- _Your objective_: Could you reproduce every record below exactly, excluding all pictures?

Image sets with object changes
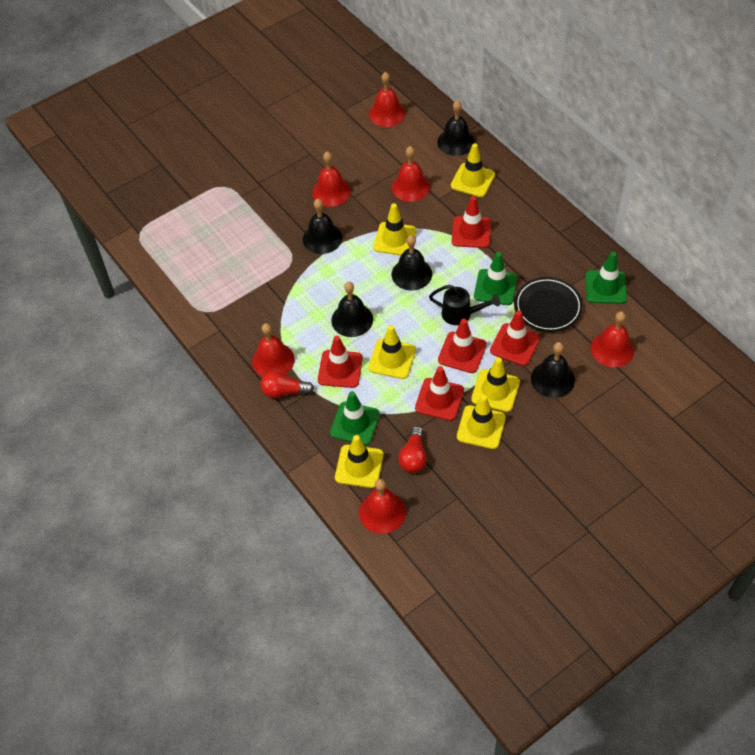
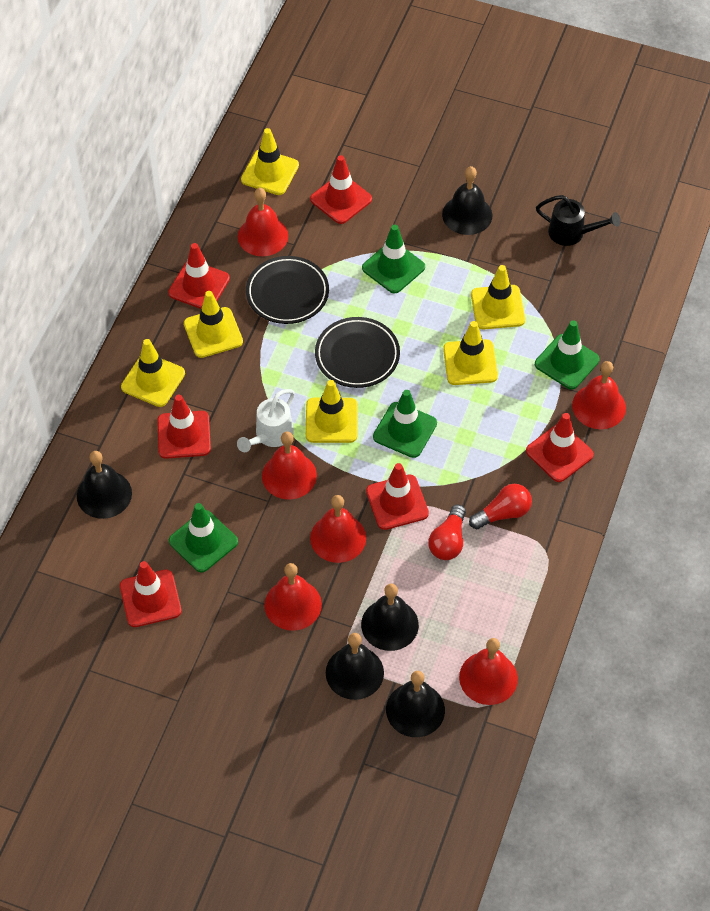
black plate: 1 -> 2
green traffic cone: 3 -> 4
red traffic cone: 5 -> 6
white watering can: 0 -> 1

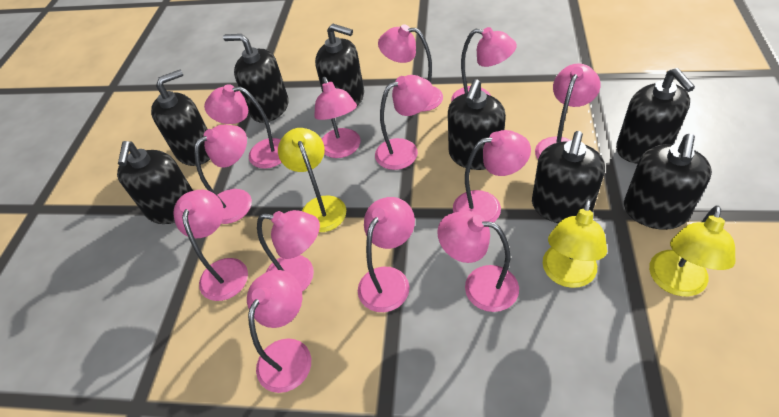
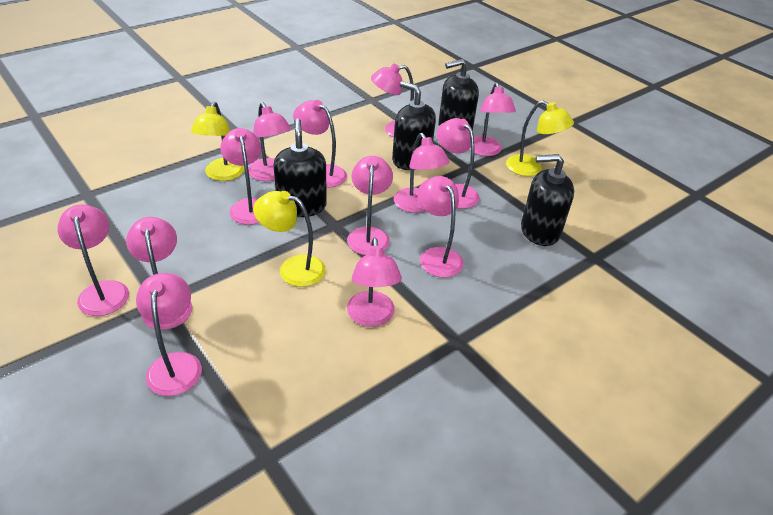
black soap dispenser: 8 -> 4

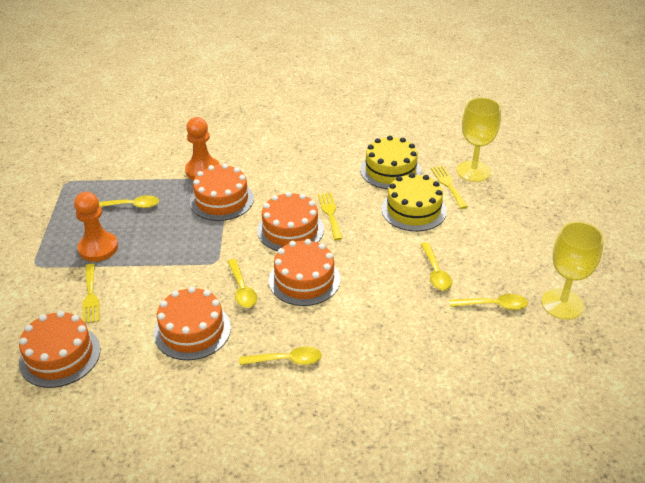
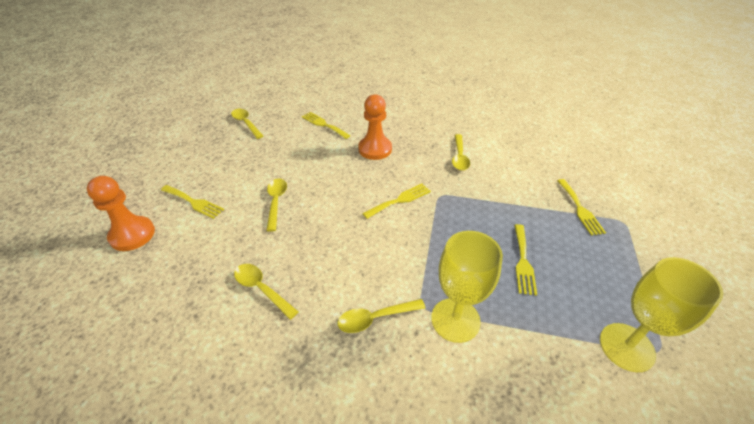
orange cake: 5 -> 0
yellow cake: 2 -> 0
yellow fork: 3 -> 5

- _Exercise result_:
black plate: 1 -> 2
green traffic cone: 3 -> 4
red traffic cone: 5 -> 6
white watering can: 0 -> 1

black soap dispenser: 8 -> 4

orange cake: 5 -> 0
yellow cake: 2 -> 0
yellow fork: 3 -> 5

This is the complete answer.